Take from the listing each line that has the string "none".

• RECORDS FOR THE TASK
::::::::::
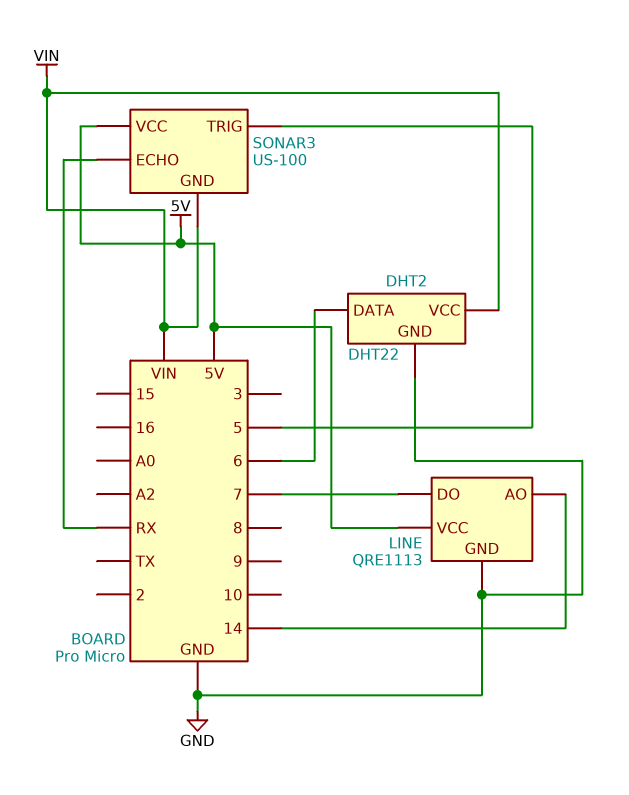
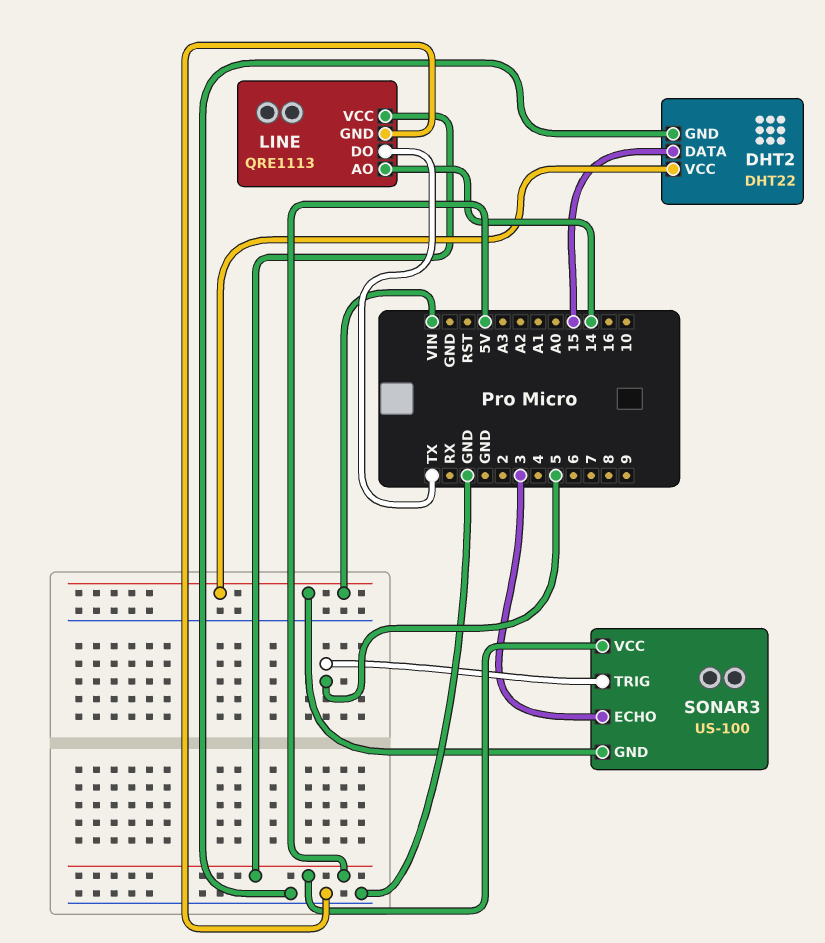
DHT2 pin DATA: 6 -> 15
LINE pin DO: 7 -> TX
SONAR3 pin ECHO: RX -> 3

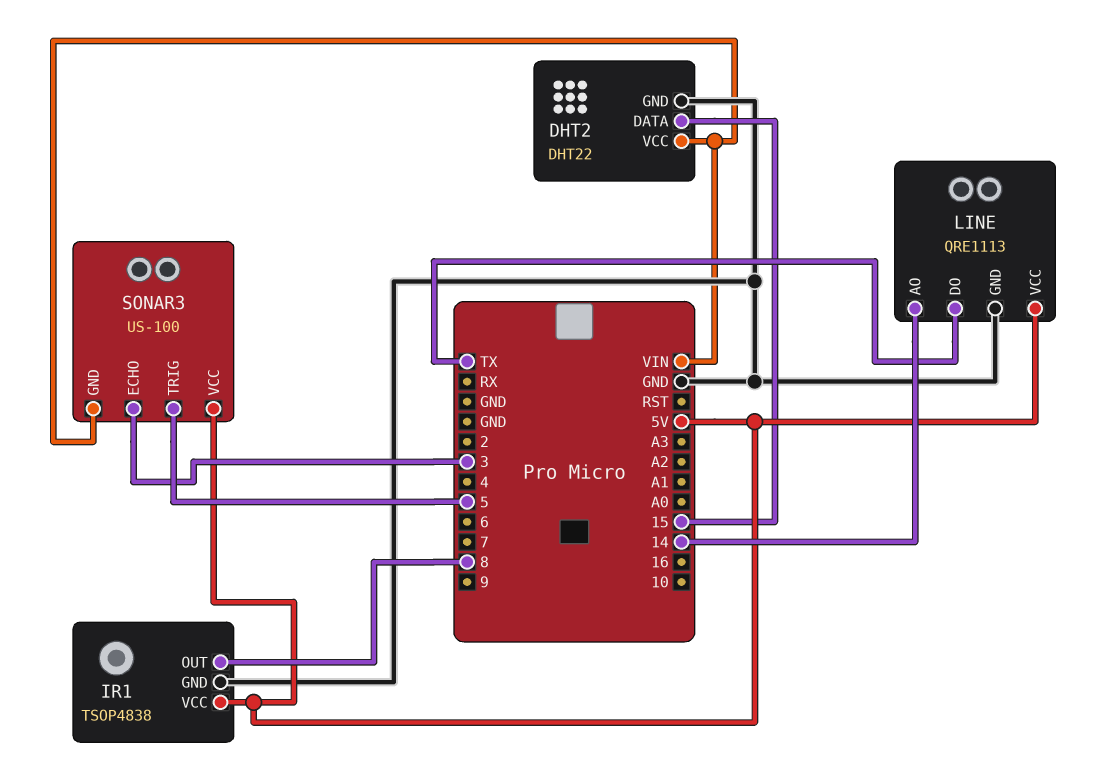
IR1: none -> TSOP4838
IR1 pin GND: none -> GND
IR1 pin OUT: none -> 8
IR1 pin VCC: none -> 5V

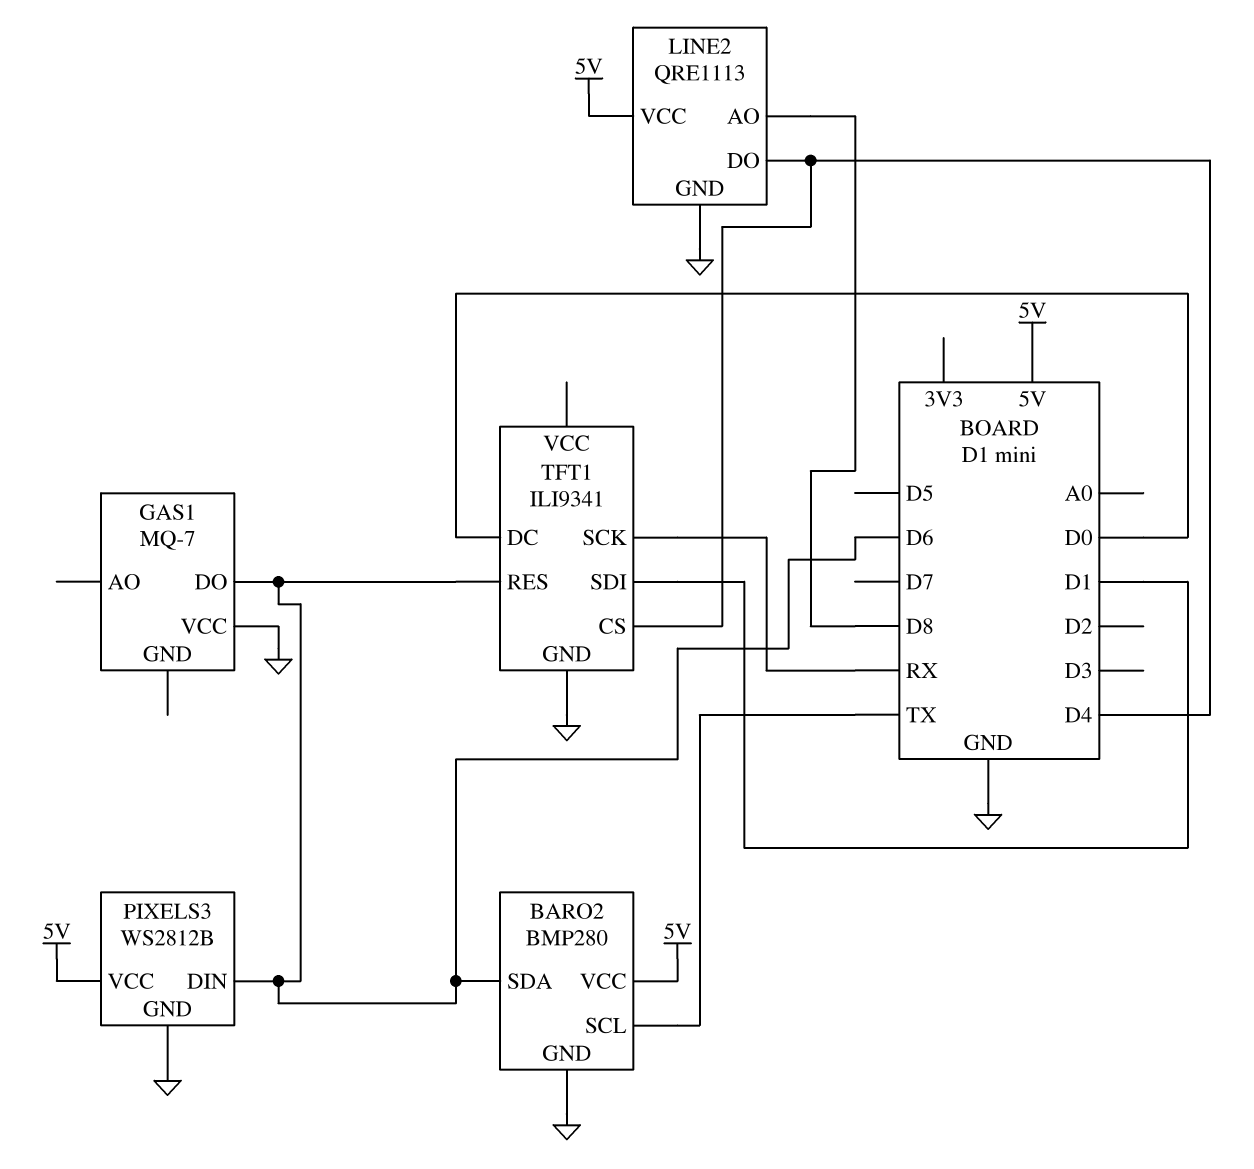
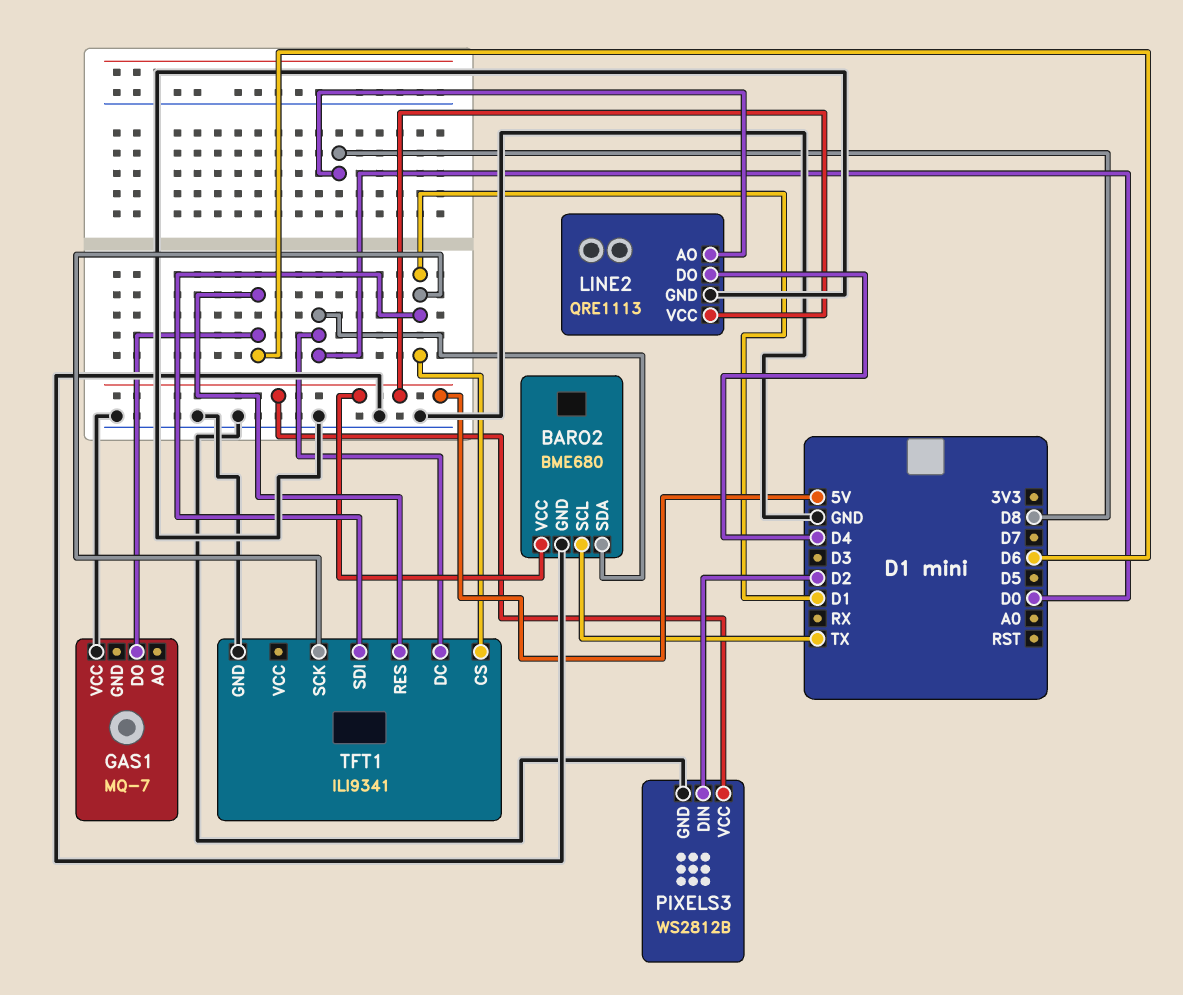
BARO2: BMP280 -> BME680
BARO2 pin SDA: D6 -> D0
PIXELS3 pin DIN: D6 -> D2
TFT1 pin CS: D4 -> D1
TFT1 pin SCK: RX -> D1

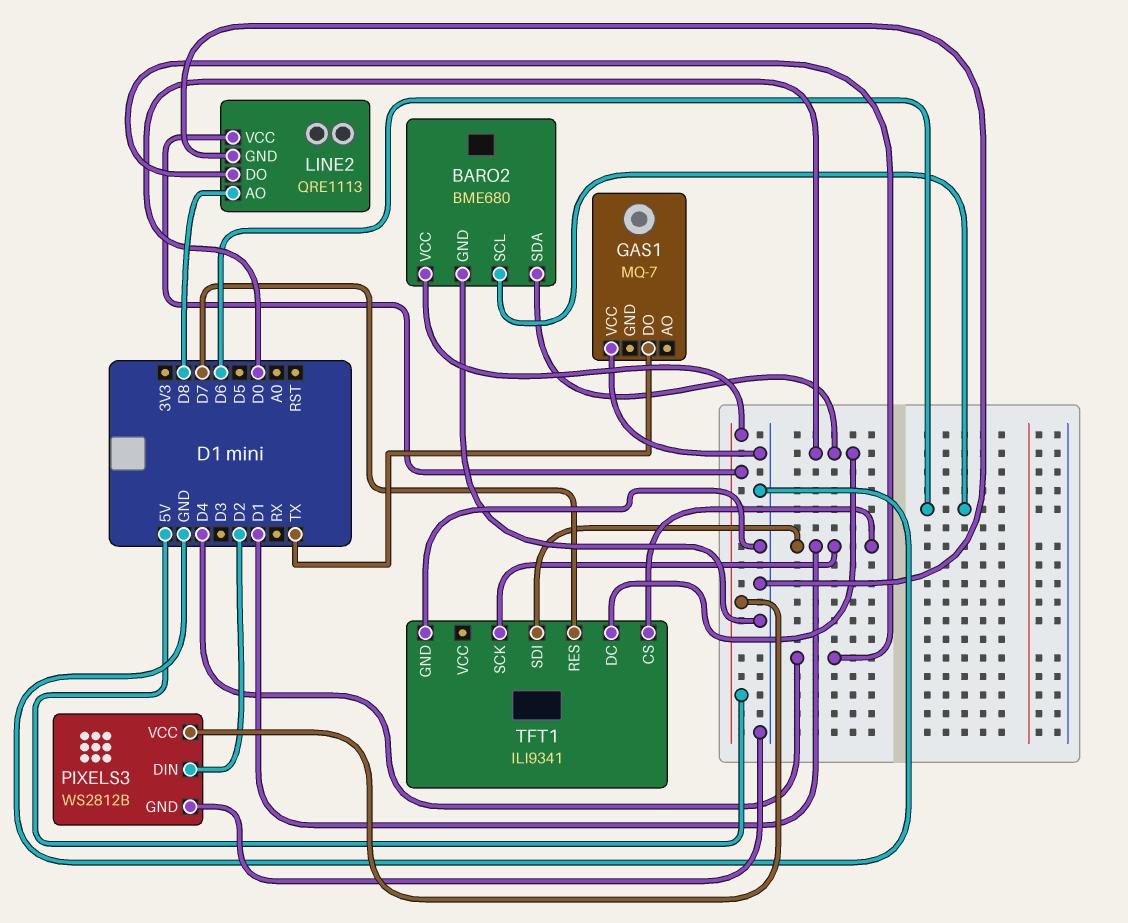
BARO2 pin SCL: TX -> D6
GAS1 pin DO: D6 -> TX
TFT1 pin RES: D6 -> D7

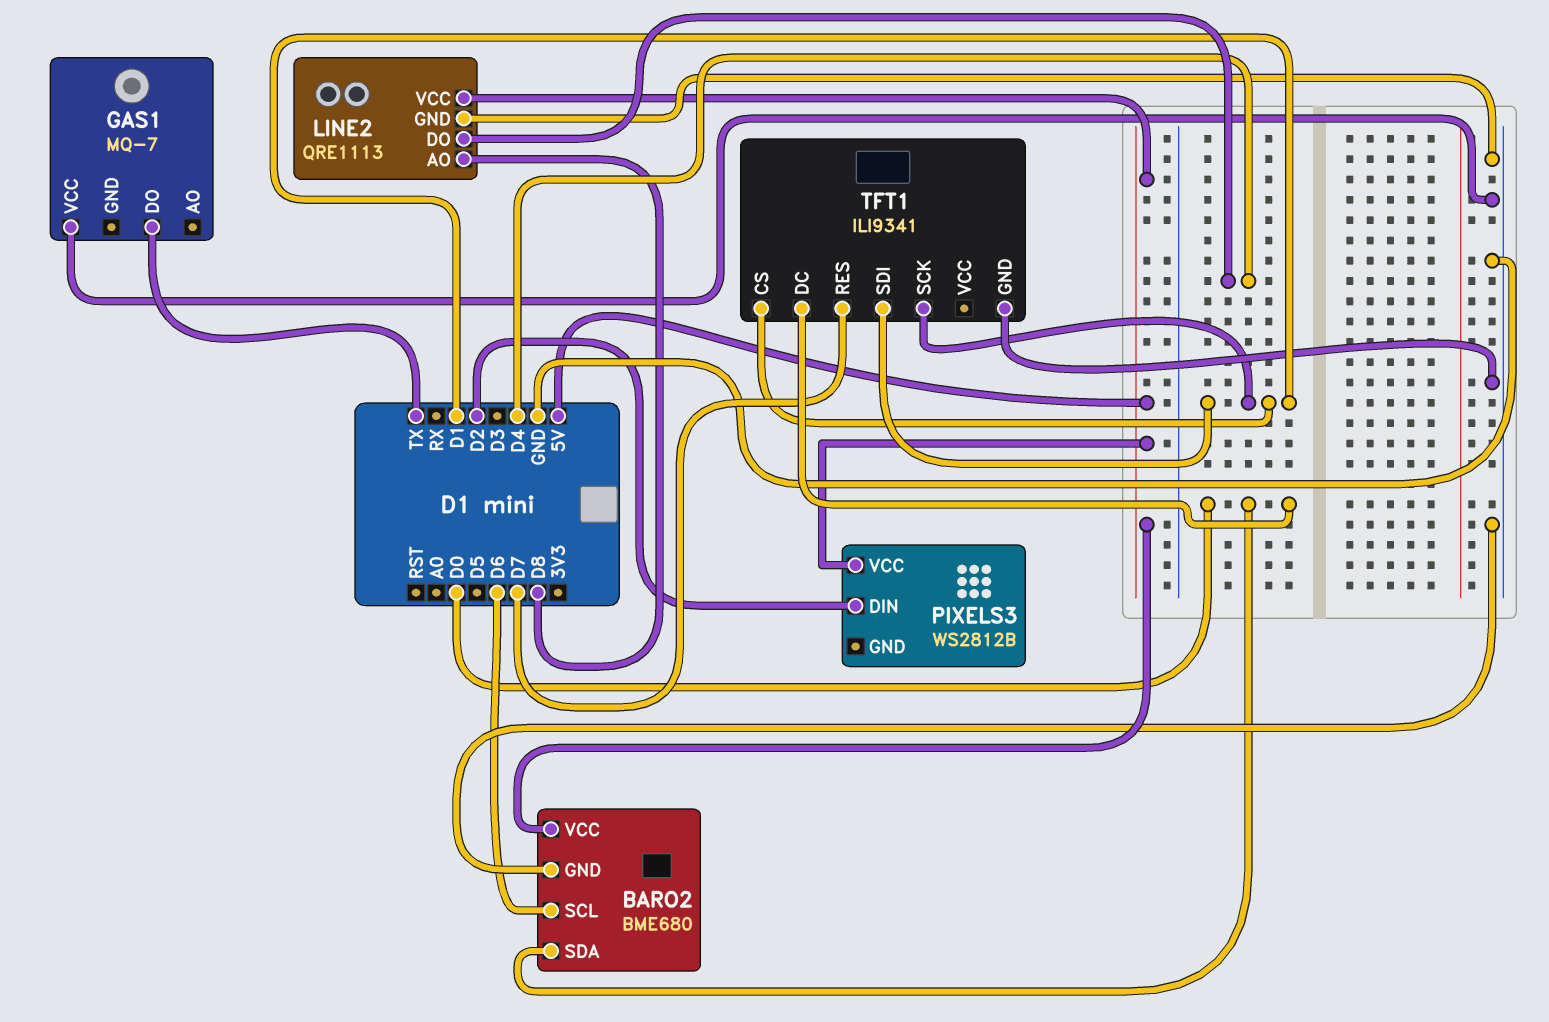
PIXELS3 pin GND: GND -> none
::::::::::
• SOLVED EXERCISE
IR1: none -> TSOP4838
IR1 pin GND: none -> GND
IR1 pin OUT: none -> 8
IR1 pin VCC: none -> 5V
PIXELS3 pin GND: GND -> none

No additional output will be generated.